**Dataset:**

= = =

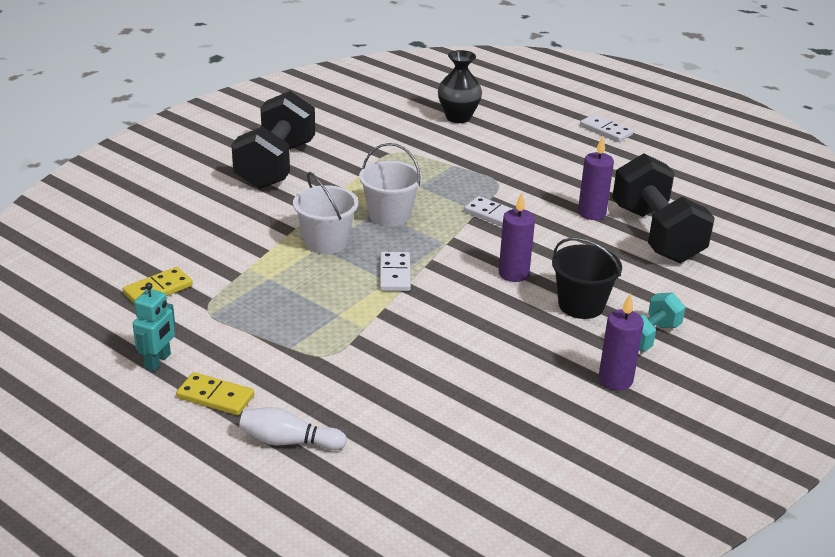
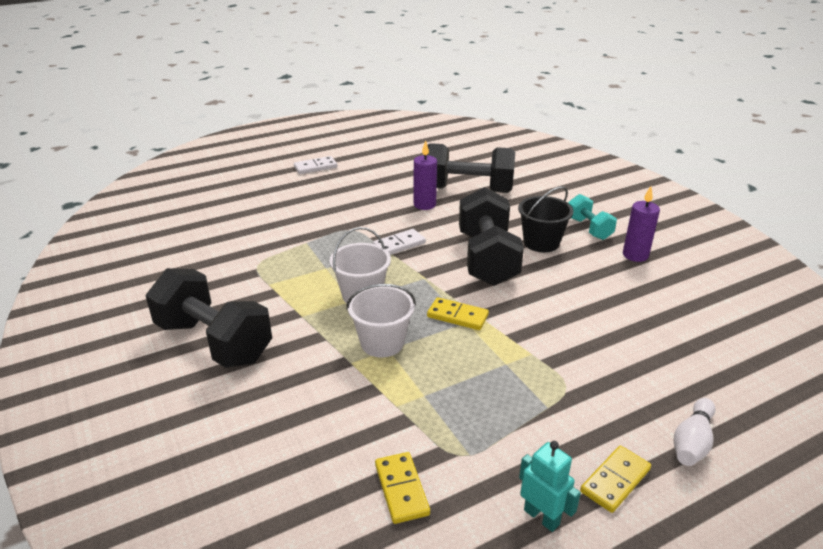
camera: 65 degrees left, 0 degrees up
white domino [380,252,411,291] -> yellow domino [427,297,489,330]
black vase [438,50,482,123] -> none
purple candle [499,193,535,282] -> black dumbbell [459,187,524,286]

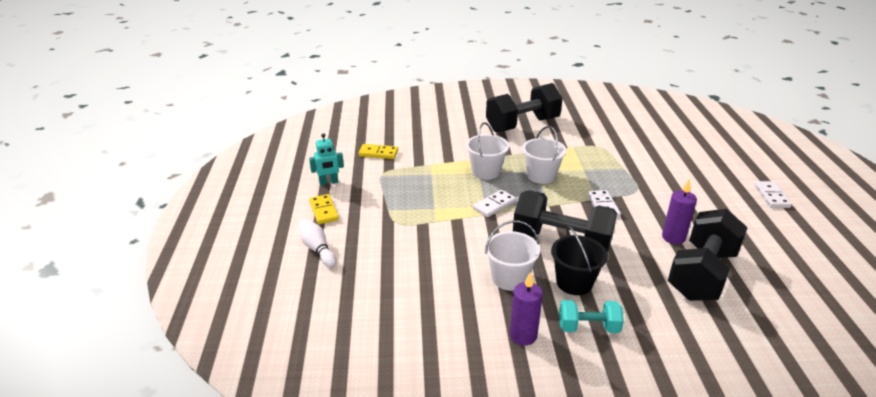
camera: 115 degrees right, 0 degrees up
yellow domino [427,297,489,330] -> white domino [473,190,516,217]
none -> white bucket [485,220,540,291]

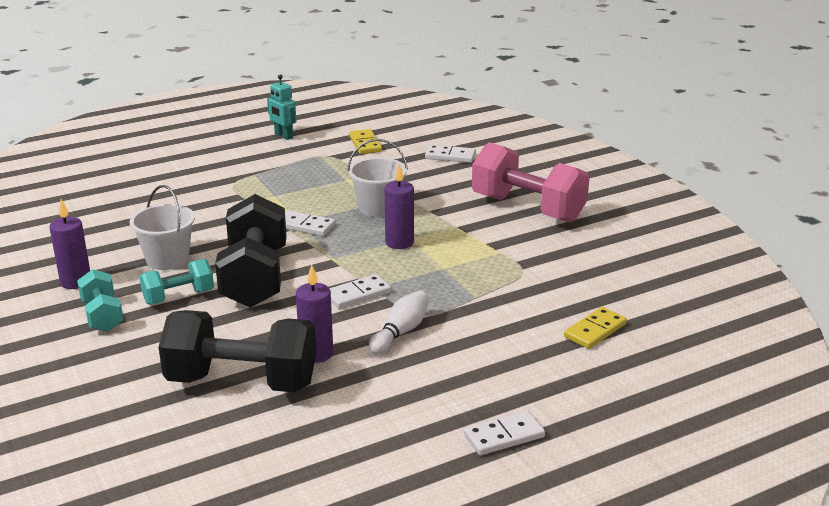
camera: 65 degrees right, 5 degrees down
white bowling pin [299,219,337,267] -> white bowling pin moved to [369,291,429,355]
yellow domino [309,194,339,224] -> yellow domino moved to [564,307,627,349]
black dumbbell [486,83,563,132] -> pink dumbbell [472,142,590,223]
white bucket [522,126,567,184] -> purple candle [385,164,414,249]
black bucket [551,226,608,295] -> turquoise dumbbell [139,259,214,305]
none -> white domino [425,145,476,163]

= = =

**Task statement:**
Transcribe exactly the line that contains "purple candle [499,193,535,282]" and each line after it through the end of the listing. Leave out the pictures.

**Response to this exercise:**
purple candle [499,193,535,282] -> black dumbbell [459,187,524,286]

camera: 115 degrees right, 0 degrees up
yellow domino [427,297,489,330] -> white domino [473,190,516,217]
none -> white bucket [485,220,540,291]

camera: 65 degrees right, 5 degrees down
white bowling pin [299,219,337,267] -> white bowling pin moved to [369,291,429,355]
yellow domino [309,194,339,224] -> yellow domino moved to [564,307,627,349]
black dumbbell [486,83,563,132] -> pink dumbbell [472,142,590,223]
white bucket [522,126,567,184] -> purple candle [385,164,414,249]
black bucket [551,226,608,295] -> turquoise dumbbell [139,259,214,305]
none -> white domino [425,145,476,163]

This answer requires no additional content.